THE TASK:
Reproduce every line of the listing below without any changes.

A block of data
-- start --

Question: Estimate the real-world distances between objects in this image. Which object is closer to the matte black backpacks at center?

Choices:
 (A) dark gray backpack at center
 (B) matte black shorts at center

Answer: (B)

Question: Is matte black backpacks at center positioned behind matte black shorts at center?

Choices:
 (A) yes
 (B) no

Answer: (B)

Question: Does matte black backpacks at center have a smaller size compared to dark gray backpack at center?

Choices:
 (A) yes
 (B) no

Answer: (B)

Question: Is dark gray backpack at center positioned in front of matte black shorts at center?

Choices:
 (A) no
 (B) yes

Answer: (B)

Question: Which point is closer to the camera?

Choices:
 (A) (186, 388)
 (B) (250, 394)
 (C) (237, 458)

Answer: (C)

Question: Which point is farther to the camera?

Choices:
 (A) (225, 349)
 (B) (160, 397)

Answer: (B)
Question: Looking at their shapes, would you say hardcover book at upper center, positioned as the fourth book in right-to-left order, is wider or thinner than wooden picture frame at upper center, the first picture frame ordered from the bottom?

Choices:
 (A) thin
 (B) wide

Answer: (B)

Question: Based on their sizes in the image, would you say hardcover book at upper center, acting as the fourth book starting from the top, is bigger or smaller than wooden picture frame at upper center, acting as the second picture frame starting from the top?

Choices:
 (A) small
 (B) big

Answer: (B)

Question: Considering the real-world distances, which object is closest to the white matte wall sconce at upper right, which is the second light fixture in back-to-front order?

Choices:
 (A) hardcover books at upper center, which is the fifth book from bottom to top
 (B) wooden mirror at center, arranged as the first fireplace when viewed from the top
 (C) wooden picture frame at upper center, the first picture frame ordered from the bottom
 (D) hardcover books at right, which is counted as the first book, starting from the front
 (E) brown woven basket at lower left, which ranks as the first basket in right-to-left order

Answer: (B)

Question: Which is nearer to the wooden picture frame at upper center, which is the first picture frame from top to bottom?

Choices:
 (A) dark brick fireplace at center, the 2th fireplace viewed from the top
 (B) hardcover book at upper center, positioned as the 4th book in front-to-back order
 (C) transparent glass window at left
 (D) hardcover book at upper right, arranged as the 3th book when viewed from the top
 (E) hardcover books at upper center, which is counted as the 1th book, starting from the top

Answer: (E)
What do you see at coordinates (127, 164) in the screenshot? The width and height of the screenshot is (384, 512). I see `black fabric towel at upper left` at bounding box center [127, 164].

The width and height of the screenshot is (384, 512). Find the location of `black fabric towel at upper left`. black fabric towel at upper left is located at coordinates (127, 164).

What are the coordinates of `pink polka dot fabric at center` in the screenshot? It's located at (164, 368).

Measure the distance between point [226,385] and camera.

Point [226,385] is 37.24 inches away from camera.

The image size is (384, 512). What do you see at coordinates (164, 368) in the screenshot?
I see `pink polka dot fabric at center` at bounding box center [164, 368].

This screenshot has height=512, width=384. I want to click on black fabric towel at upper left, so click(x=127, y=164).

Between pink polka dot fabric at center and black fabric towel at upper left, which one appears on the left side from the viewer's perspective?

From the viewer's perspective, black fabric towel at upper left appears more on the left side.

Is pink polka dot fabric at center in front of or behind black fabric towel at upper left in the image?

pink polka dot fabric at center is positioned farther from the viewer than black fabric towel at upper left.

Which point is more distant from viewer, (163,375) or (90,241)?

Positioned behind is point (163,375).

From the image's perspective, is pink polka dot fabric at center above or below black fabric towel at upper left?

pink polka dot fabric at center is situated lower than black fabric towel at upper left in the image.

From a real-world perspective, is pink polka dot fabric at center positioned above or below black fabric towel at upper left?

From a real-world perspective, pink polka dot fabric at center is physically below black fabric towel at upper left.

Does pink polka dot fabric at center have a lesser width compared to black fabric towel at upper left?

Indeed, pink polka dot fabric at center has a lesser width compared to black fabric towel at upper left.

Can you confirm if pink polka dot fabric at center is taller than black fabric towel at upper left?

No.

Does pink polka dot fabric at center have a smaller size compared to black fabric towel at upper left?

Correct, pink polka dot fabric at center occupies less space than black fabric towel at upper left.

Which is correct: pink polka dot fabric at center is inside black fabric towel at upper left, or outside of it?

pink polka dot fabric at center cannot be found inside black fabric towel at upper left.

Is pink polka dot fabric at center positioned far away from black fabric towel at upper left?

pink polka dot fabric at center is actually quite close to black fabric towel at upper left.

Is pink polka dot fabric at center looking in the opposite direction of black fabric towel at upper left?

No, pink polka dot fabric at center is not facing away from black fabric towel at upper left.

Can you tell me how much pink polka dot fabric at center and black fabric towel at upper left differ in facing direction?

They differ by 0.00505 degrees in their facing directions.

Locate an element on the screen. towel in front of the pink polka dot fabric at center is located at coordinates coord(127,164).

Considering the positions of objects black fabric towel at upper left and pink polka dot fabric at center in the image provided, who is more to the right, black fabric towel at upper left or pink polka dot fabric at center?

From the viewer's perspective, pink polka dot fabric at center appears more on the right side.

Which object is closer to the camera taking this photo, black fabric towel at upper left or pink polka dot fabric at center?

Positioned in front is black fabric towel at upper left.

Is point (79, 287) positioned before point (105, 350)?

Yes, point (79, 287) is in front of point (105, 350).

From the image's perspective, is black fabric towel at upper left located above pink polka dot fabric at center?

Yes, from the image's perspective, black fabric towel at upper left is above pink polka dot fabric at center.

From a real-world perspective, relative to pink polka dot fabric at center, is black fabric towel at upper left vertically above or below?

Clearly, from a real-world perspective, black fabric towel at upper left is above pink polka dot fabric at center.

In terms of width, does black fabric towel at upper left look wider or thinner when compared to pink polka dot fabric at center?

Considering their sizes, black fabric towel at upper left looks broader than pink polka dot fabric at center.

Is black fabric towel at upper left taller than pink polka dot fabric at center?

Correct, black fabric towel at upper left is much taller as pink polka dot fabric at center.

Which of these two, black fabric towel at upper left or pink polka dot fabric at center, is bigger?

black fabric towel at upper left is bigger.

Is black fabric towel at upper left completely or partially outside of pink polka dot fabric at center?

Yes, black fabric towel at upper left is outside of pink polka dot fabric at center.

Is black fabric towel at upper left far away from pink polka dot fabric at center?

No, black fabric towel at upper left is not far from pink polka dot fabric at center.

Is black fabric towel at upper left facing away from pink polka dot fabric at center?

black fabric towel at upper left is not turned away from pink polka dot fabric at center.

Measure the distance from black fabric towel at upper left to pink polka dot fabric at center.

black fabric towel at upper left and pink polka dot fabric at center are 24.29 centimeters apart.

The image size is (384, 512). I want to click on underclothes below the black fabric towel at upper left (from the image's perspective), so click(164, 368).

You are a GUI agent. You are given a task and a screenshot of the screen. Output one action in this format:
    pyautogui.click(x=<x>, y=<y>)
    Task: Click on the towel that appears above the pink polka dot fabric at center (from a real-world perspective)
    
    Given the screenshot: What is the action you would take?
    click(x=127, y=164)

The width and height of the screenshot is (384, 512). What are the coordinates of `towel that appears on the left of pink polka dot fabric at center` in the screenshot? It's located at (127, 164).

-- end --

RESPONSE:
Question: Estimate the real-world distances between objects in this image. Which object is closer to the matte black backpacks at center?

Choices:
 (A) dark gray backpack at center
 (B) matte black shorts at center

Answer: (B)

Question: Is matte black backpacks at center positioned behind matte black shorts at center?

Choices:
 (A) yes
 (B) no

Answer: (B)

Question: Does matte black backpacks at center have a smaller size compared to dark gray backpack at center?

Choices:
 (A) yes
 (B) no

Answer: (B)

Question: Is dark gray backpack at center positioned in front of matte black shorts at center?

Choices:
 (A) no
 (B) yes

Answer: (B)

Question: Which point is closer to the camera?

Choices:
 (A) (186, 388)
 (B) (250, 394)
 (C) (237, 458)

Answer: (C)

Question: Which point is farther to the camera?

Choices:
 (A) (225, 349)
 (B) (160, 397)

Answer: (B)
Question: Looking at their shapes, would you say hardcover book at upper center, positioned as the fourth book in right-to-left order, is wider or thinner than wooden picture frame at upper center, the first picture frame ordered from the bottom?

Choices:
 (A) thin
 (B) wide

Answer: (B)

Question: Based on their sizes in the image, would you say hardcover book at upper center, acting as the fourth book starting from the top, is bigger or smaller than wooden picture frame at upper center, acting as the second picture frame starting from the top?

Choices:
 (A) small
 (B) big

Answer: (B)

Question: Considering the real-world distances, which object is closest to the white matte wall sconce at upper right, which is the second light fixture in back-to-front order?

Choices:
 (A) hardcover books at upper center, which is the fifth book from bottom to top
 (B) wooden mirror at center, arranged as the first fireplace when viewed from the top
 (C) wooden picture frame at upper center, the first picture frame ordered from the bottom
 (D) hardcover books at right, which is counted as the first book, starting from the front
 (E) brown woven basket at lower left, which ranks as the first basket in right-to-left order

Answer: (B)

Question: Which is nearer to the wooden picture frame at upper center, which is the first picture frame from top to bottom?

Choices:
 (A) dark brick fireplace at center, the 2th fireplace viewed from the top
 (B) hardcover book at upper center, positioned as the 4th book in front-to-back order
 (C) transparent glass window at left
 (D) hardcover book at upper right, arranged as the 3th book when viewed from the top
 (E) hardcover books at upper center, which is counted as the 1th book, starting from the top

Answer: (E)
What do you see at coordinates (127, 164) in the screenshot? The width and height of the screenshot is (384, 512). I see `black fabric towel at upper left` at bounding box center [127, 164].

The width and height of the screenshot is (384, 512). Find the location of `black fabric towel at upper left`. black fabric towel at upper left is located at coordinates (127, 164).

What are the coordinates of `pink polka dot fabric at center` in the screenshot? It's located at (164, 368).

Measure the distance between point [226,385] and camera.

Point [226,385] is 37.24 inches away from camera.

The image size is (384, 512). What do you see at coordinates (164, 368) in the screenshot?
I see `pink polka dot fabric at center` at bounding box center [164, 368].

This screenshot has height=512, width=384. I want to click on black fabric towel at upper left, so click(x=127, y=164).

Between pink polka dot fabric at center and black fabric towel at upper left, which one appears on the left side from the viewer's perspective?

From the viewer's perspective, black fabric towel at upper left appears more on the left side.

Is pink polka dot fabric at center in front of or behind black fabric towel at upper left in the image?

pink polka dot fabric at center is positioned farther from the viewer than black fabric towel at upper left.

Which point is more distant from viewer, (163,375) or (90,241)?

Positioned behind is point (163,375).

From the image's perspective, is pink polka dot fabric at center above or below black fabric towel at upper left?

pink polka dot fabric at center is situated lower than black fabric towel at upper left in the image.

From a real-world perspective, is pink polka dot fabric at center positioned above or below black fabric towel at upper left?

From a real-world perspective, pink polka dot fabric at center is physically below black fabric towel at upper left.

Does pink polka dot fabric at center have a lesser width compared to black fabric towel at upper left?

Indeed, pink polka dot fabric at center has a lesser width compared to black fabric towel at upper left.

Can you confirm if pink polka dot fabric at center is taller than black fabric towel at upper left?

No.

Does pink polka dot fabric at center have a smaller size compared to black fabric towel at upper left?

Correct, pink polka dot fabric at center occupies less space than black fabric towel at upper left.

Which is correct: pink polka dot fabric at center is inside black fabric towel at upper left, or outside of it?

pink polka dot fabric at center cannot be found inside black fabric towel at upper left.

Is pink polka dot fabric at center positioned far away from black fabric towel at upper left?

pink polka dot fabric at center is actually quite close to black fabric towel at upper left.

Is pink polka dot fabric at center looking in the opposite direction of black fabric towel at upper left?

No, pink polka dot fabric at center is not facing away from black fabric towel at upper left.

Can you tell me how much pink polka dot fabric at center and black fabric towel at upper left differ in facing direction?

They differ by 0.00505 degrees in their facing directions.

Locate an element on the screen. towel in front of the pink polka dot fabric at center is located at coordinates coord(127,164).

Considering the positions of objects black fabric towel at upper left and pink polka dot fabric at center in the image provided, who is more to the right, black fabric towel at upper left or pink polka dot fabric at center?

From the viewer's perspective, pink polka dot fabric at center appears more on the right side.

Which object is closer to the camera taking this photo, black fabric towel at upper left or pink polka dot fabric at center?

Positioned in front is black fabric towel at upper left.

Is point (79, 287) positioned before point (105, 350)?

Yes, point (79, 287) is in front of point (105, 350).

From the image's perspective, is black fabric towel at upper left located above pink polka dot fabric at center?

Yes, from the image's perspective, black fabric towel at upper left is above pink polka dot fabric at center.

From a real-world perspective, relative to pink polka dot fabric at center, is black fabric towel at upper left vertically above or below?

Clearly, from a real-world perspective, black fabric towel at upper left is above pink polka dot fabric at center.

In terms of width, does black fabric towel at upper left look wider or thinner when compared to pink polka dot fabric at center?

Considering their sizes, black fabric towel at upper left looks broader than pink polka dot fabric at center.

Is black fabric towel at upper left taller than pink polka dot fabric at center?

Correct, black fabric towel at upper left is much taller as pink polka dot fabric at center.

Which of these two, black fabric towel at upper left or pink polka dot fabric at center, is bigger?

black fabric towel at upper left is bigger.

Is black fabric towel at upper left completely or partially outside of pink polka dot fabric at center?

Yes, black fabric towel at upper left is outside of pink polka dot fabric at center.

Is black fabric towel at upper left far away from pink polka dot fabric at center?

No, black fabric towel at upper left is not far from pink polka dot fabric at center.

Is black fabric towel at upper left facing away from pink polka dot fabric at center?

black fabric towel at upper left is not turned away from pink polka dot fabric at center.

Measure the distance from black fabric towel at upper left to pink polka dot fabric at center.

black fabric towel at upper left and pink polka dot fabric at center are 24.29 centimeters apart.

The image size is (384, 512). I want to click on underclothes below the black fabric towel at upper left (from the image's perspective), so click(164, 368).

You are a GUI agent. You are given a task and a screenshot of the screen. Output one action in this format:
    pyautogui.click(x=<x>, y=<y>)
    Task: Click on the towel that appears above the pink polka dot fabric at center (from a real-world perspective)
    
    Given the screenshot: What is the action you would take?
    click(x=127, y=164)

The width and height of the screenshot is (384, 512). What are the coordinates of `towel that appears on the left of pink polka dot fabric at center` in the screenshot? It's located at (127, 164).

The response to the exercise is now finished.